**About this exercise**
Nothing outside the range is wanted. Repeat exactly the lines below from the one with "white camera [82,304,170,430]" through the one with "camera: 60 degrees left, 15 degrees down".

Records contained in a dataset

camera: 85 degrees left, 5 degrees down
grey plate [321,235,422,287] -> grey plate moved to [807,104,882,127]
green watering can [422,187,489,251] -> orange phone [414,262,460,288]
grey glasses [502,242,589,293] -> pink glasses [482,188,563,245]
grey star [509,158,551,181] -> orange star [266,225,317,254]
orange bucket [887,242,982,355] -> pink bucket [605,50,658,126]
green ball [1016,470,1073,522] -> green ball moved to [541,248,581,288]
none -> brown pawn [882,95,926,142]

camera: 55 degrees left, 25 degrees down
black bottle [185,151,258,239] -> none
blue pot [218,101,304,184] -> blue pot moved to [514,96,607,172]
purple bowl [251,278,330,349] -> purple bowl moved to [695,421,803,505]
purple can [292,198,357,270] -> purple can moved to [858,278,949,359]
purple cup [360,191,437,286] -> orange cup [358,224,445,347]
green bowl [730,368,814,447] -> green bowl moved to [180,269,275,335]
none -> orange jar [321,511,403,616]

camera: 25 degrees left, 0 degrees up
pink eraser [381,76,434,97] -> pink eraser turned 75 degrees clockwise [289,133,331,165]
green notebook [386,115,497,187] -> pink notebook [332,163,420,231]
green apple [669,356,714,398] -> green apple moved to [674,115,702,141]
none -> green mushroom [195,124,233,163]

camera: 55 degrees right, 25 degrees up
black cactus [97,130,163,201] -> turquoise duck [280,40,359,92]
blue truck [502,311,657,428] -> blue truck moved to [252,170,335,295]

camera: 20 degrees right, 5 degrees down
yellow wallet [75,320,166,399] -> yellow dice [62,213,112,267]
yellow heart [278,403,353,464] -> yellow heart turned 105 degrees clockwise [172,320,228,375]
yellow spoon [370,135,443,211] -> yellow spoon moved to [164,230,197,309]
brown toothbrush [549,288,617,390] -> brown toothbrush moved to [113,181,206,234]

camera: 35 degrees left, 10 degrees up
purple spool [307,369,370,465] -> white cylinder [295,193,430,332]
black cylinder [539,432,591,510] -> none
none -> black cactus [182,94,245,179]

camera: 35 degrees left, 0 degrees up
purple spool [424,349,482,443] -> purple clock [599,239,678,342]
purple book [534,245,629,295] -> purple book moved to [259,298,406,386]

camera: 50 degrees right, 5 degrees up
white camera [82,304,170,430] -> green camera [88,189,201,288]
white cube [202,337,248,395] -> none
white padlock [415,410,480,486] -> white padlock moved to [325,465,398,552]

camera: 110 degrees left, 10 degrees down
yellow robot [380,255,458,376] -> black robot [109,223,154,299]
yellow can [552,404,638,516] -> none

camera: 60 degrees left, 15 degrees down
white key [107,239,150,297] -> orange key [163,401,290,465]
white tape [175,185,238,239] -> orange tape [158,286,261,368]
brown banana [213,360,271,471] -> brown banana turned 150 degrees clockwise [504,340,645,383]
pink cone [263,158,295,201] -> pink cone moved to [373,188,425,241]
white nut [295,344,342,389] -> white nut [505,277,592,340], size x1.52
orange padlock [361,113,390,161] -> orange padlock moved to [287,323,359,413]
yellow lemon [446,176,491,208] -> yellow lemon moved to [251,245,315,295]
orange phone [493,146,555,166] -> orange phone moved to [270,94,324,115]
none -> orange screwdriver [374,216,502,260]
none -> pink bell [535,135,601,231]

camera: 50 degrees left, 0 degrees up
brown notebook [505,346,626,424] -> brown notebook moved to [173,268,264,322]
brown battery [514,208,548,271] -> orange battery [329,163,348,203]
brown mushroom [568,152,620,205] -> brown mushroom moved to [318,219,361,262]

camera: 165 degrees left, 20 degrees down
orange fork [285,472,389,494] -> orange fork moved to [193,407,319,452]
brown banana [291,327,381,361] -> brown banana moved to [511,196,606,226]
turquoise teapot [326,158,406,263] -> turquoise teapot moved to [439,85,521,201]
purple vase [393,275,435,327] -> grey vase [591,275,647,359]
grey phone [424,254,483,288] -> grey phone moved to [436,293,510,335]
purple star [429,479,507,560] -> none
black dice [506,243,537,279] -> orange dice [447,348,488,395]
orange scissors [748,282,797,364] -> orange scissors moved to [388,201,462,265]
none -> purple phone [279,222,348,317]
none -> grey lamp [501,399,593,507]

**Result of the task**
white camera [82,304,170,430] -> green camera [88,189,201,288]
white cube [202,337,248,395] -> none
white padlock [415,410,480,486] -> white padlock moved to [325,465,398,552]

camera: 110 degrees left, 10 degrees down
yellow robot [380,255,458,376] -> black robot [109,223,154,299]
yellow can [552,404,638,516] -> none

camera: 60 degrees left, 15 degrees down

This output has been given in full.